**LISTED RECORDS**
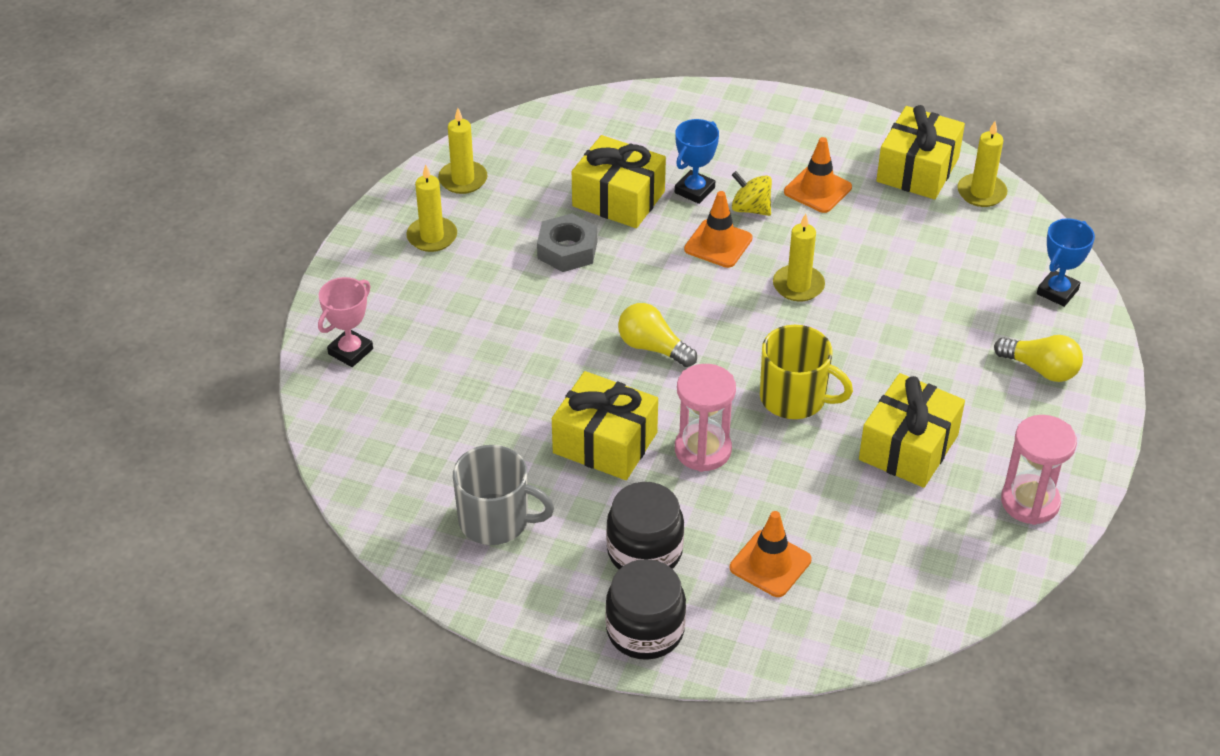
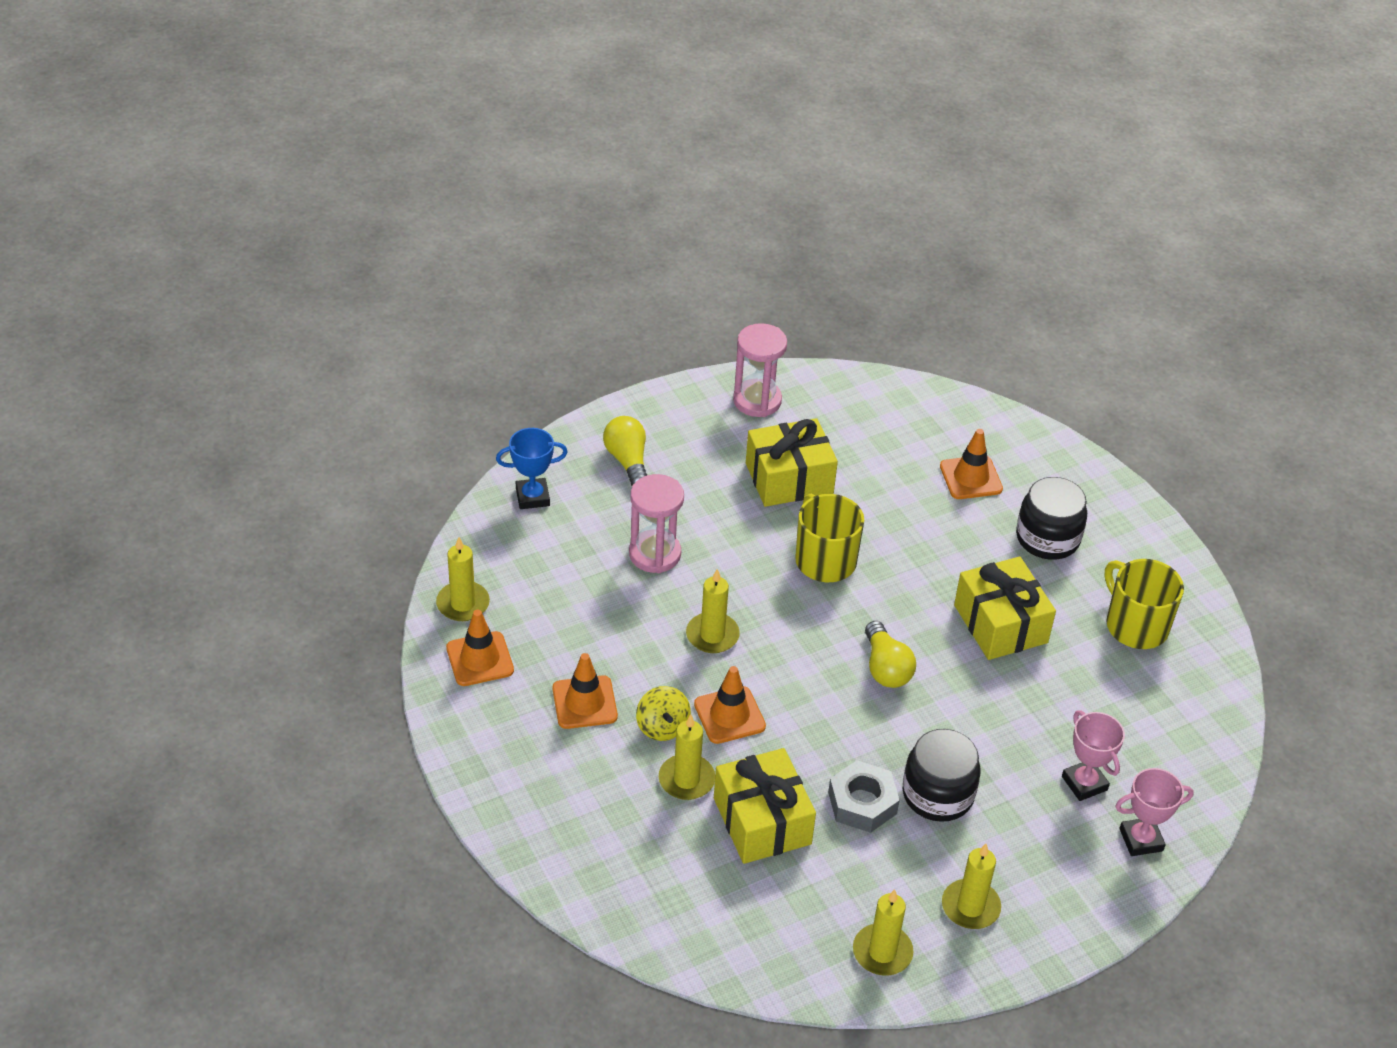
camera: 140 degrees left, 0 degrees up
(425, 363) = (1084, 783): none -> pink trophy
(496, 520) = (1135, 625): grey mug -> yellow mug
(645, 630) = (1095, 496): black jar -> black jar (938, 794)
(694, 190) = (686, 779): blue trophy -> yellow candle
(703, 450) = (934, 571): pink hourglass -> pink hourglass (655, 554)
(917, 170) = (480, 659): yellow gift -> orange traffic cone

**YOUR TASK**
Your answer must be an exact copy of the records, free of images.

**TASK RESULT**
camera: 140 degrees left, 0 degrees up
(425, 363) = (1084, 783): none -> pink trophy
(496, 520) = (1135, 625): grey mug -> yellow mug
(645, 630) = (1095, 496): black jar -> black jar (938, 794)
(694, 190) = (686, 779): blue trophy -> yellow candle
(703, 450) = (934, 571): pink hourglass -> pink hourglass (655, 554)
(917, 170) = (480, 659): yellow gift -> orange traffic cone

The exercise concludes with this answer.